BEGIN
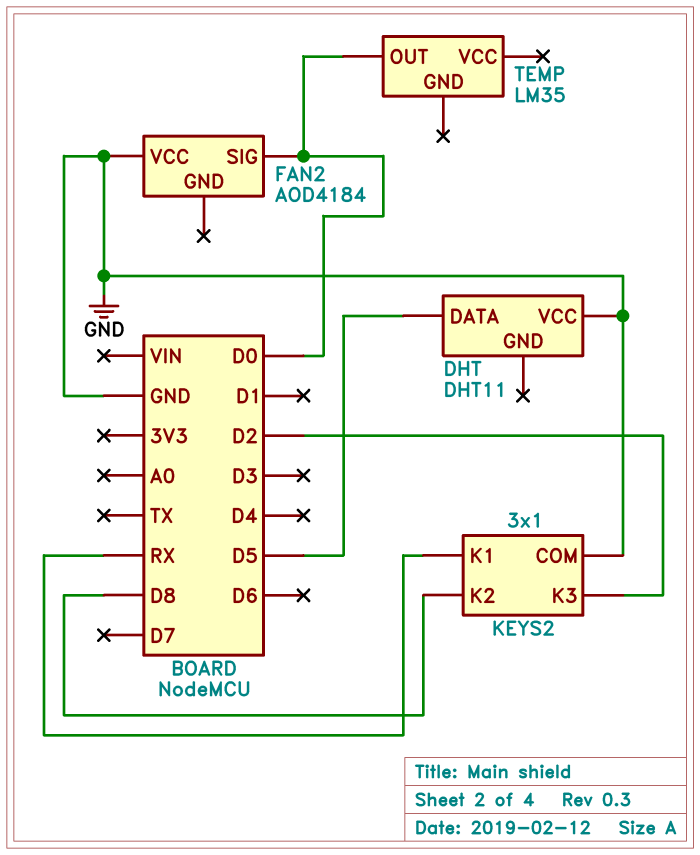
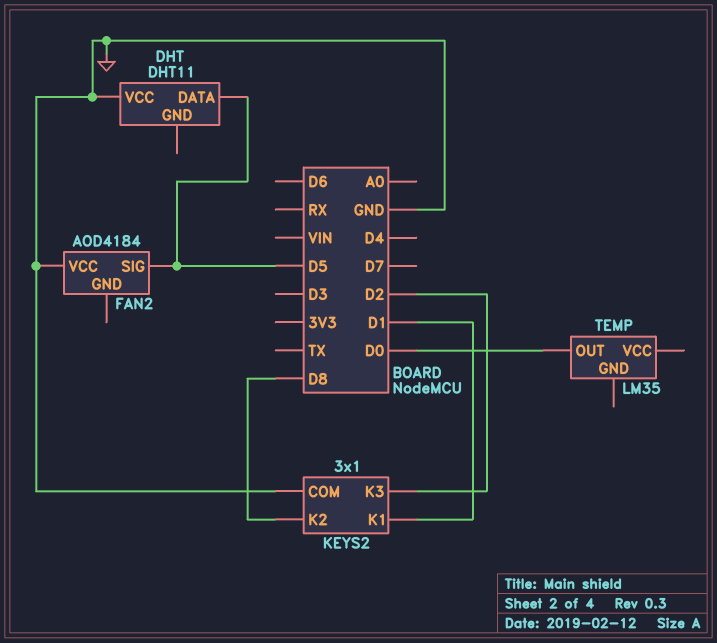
FAN2 pin SIG: D0 -> D5
KEYS2 pin K1: RX -> D1

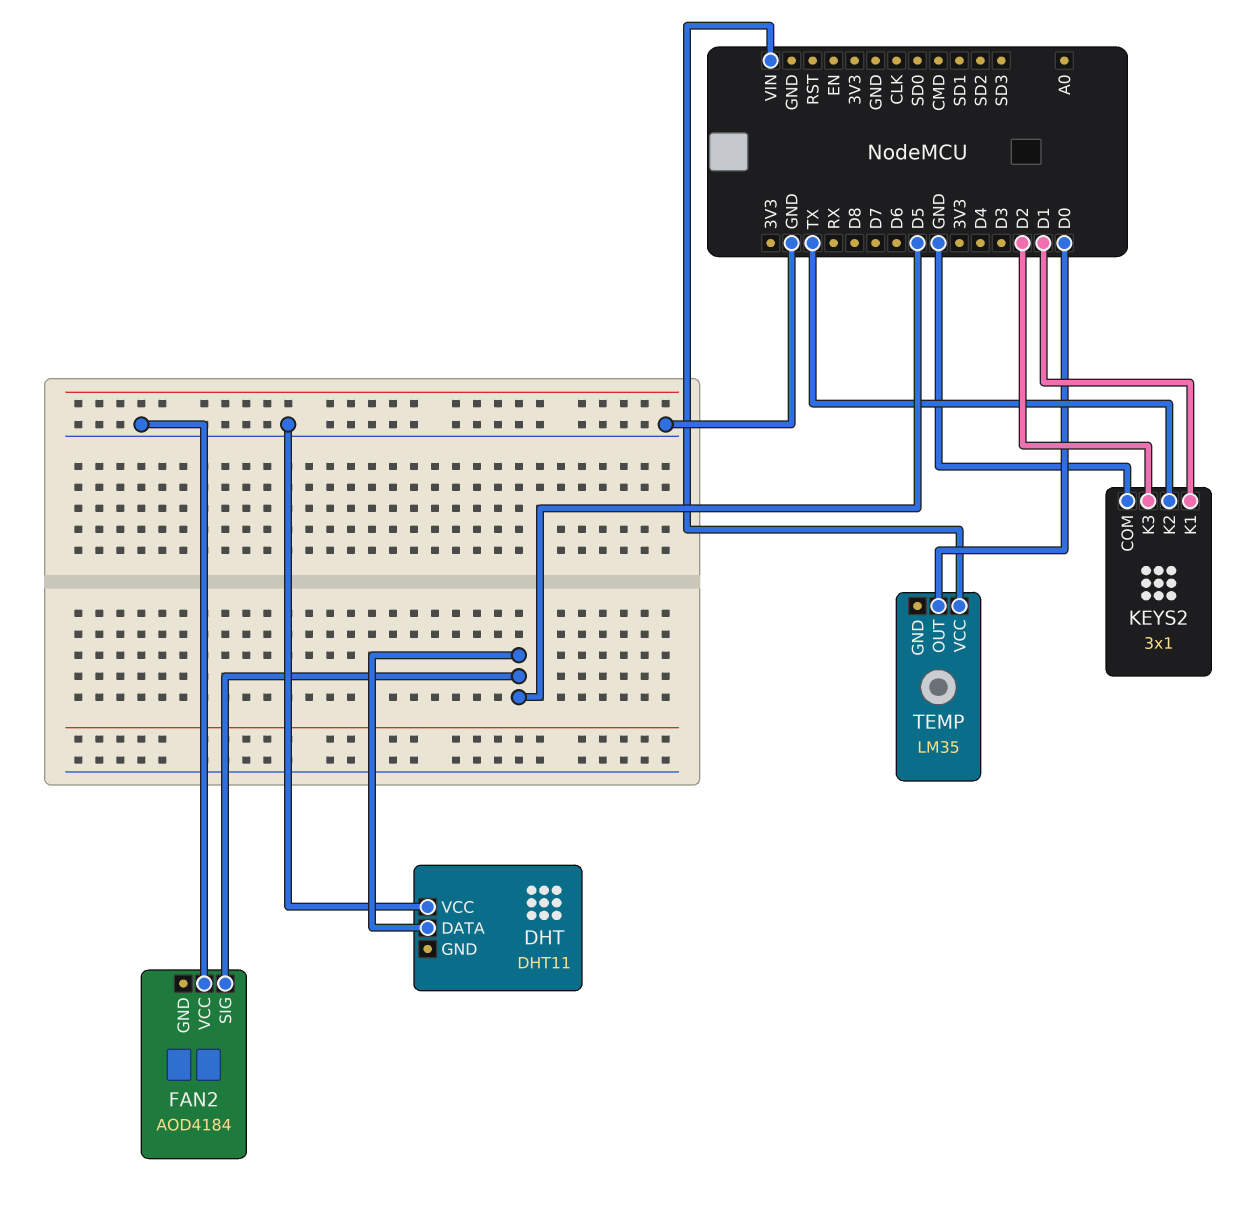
KEYS2 pin K2: D8 -> TX
TEMP pin VCC: none -> VIN

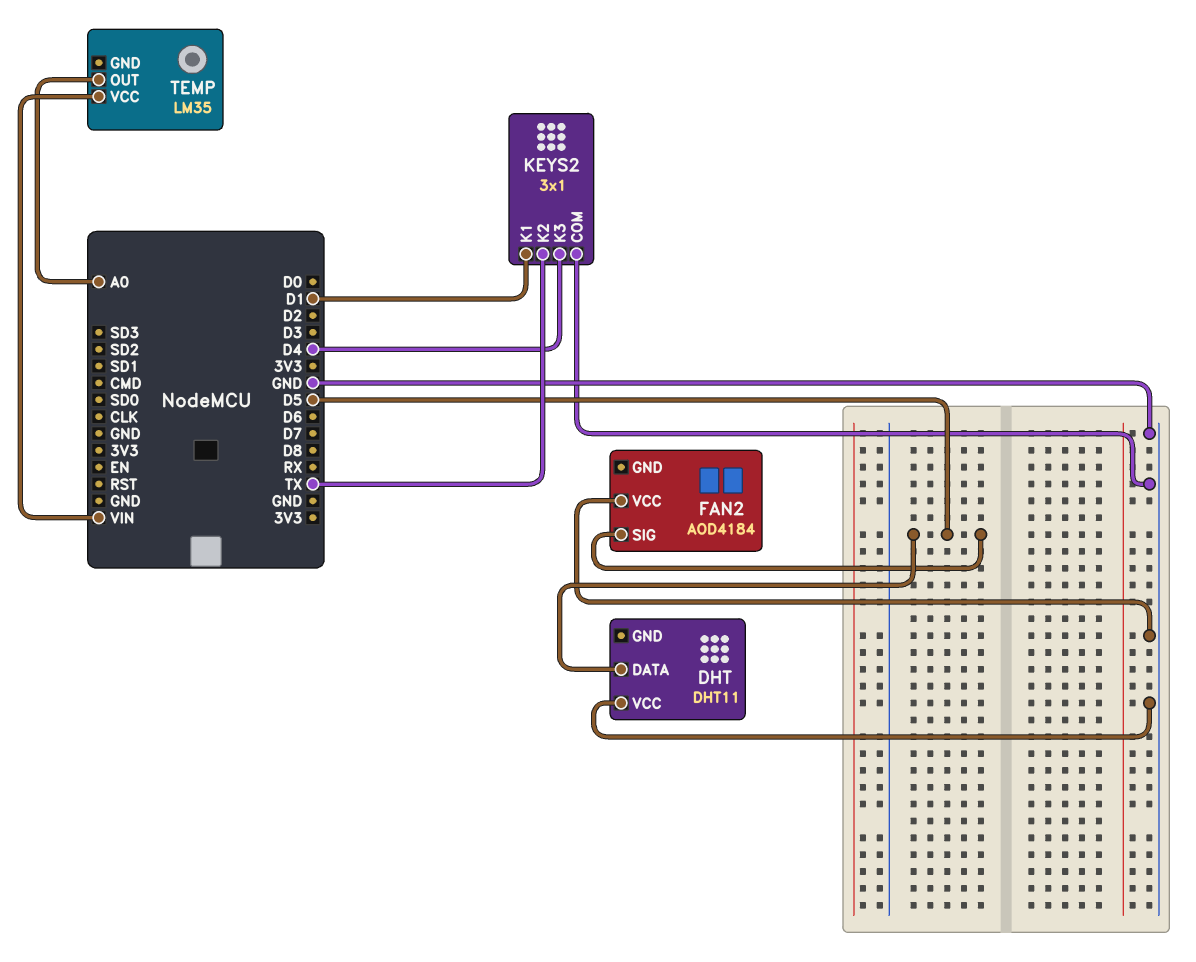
KEYS2 pin K3: D2 -> D4
TEMP pin OUT: D0 -> A0

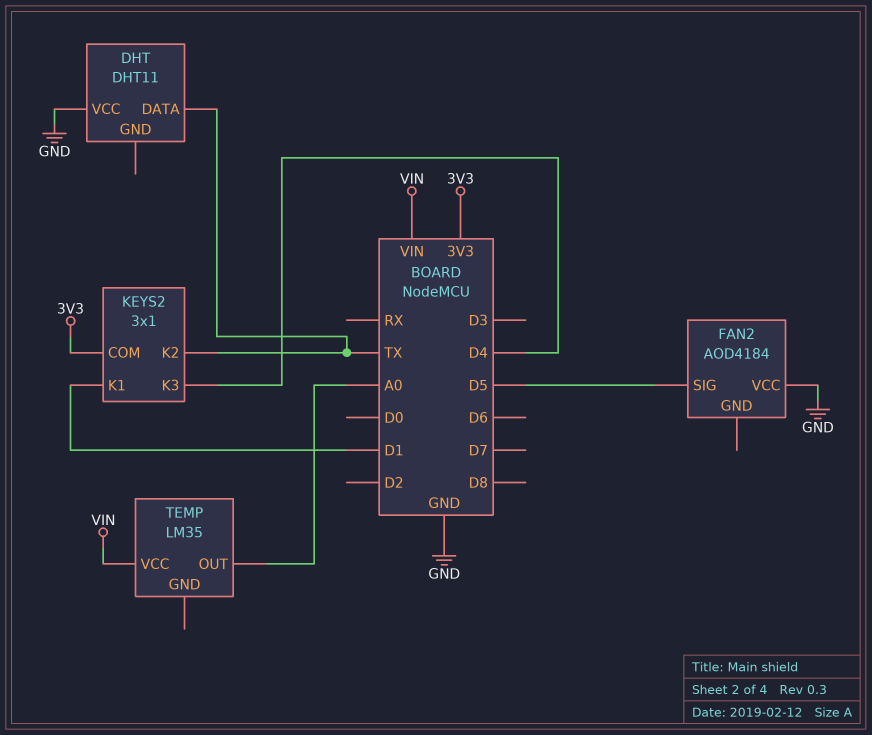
DHT pin DATA: D5 -> TX
KEYS2 pin COM: GND -> 3V3

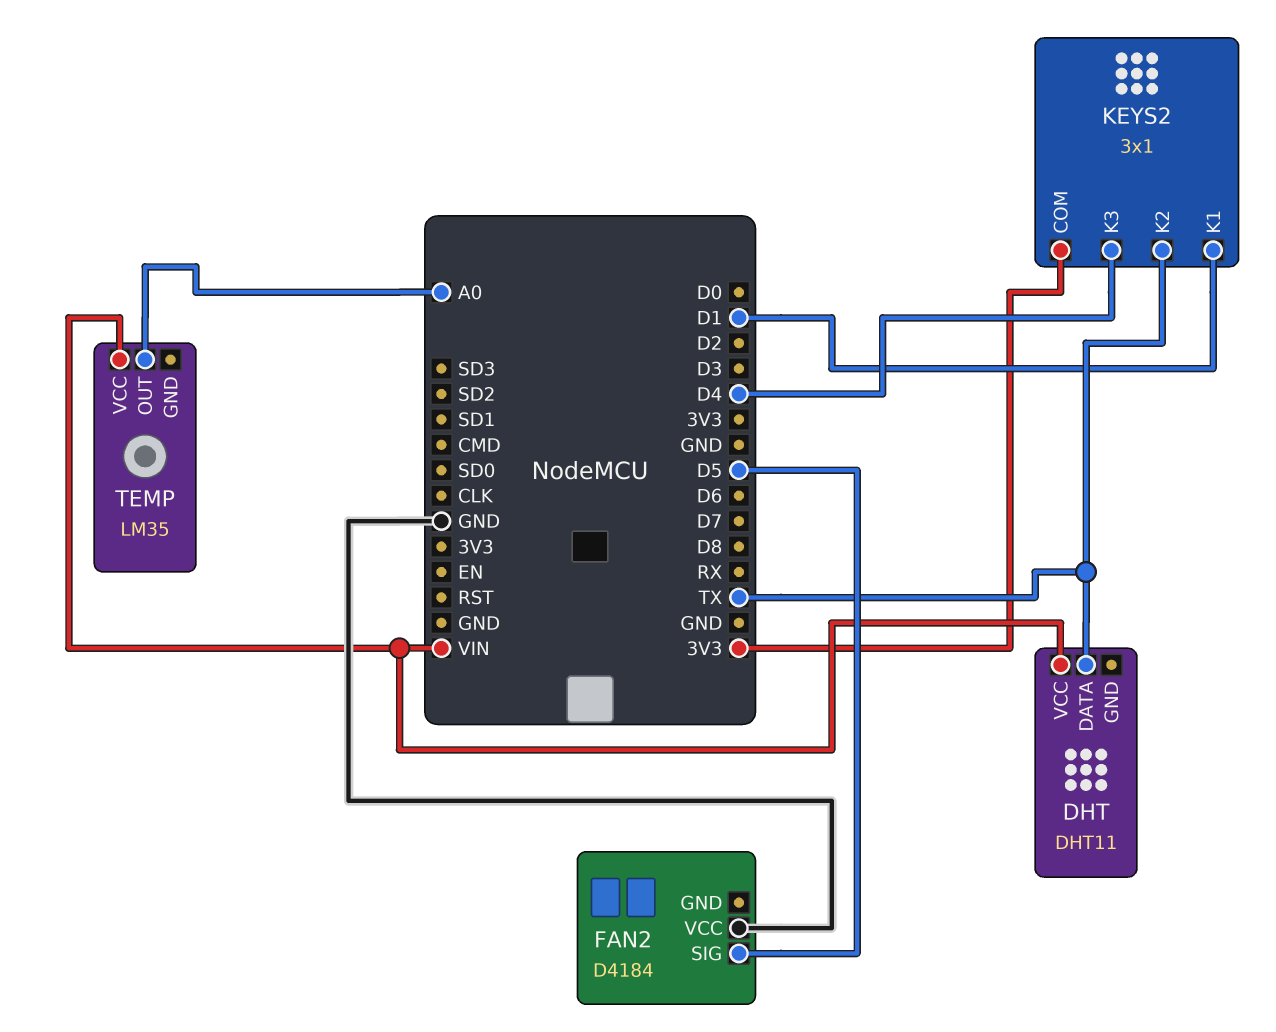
DHT pin VCC: GND -> VIN
FAN2: AOD4184 -> D4184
END
### TASK DETAILS
Please retype the material in full, exactly as it reads, apart from the images.

### RESPONSE AREA
FAN2 pin SIG: D0 -> D5
KEYS2 pin K1: RX -> D1

KEYS2 pin K2: D8 -> TX
TEMP pin VCC: none -> VIN

KEYS2 pin K3: D2 -> D4
TEMP pin OUT: D0 -> A0

DHT pin DATA: D5 -> TX
KEYS2 pin COM: GND -> 3V3

DHT pin VCC: GND -> VIN
FAN2: AOD4184 -> D4184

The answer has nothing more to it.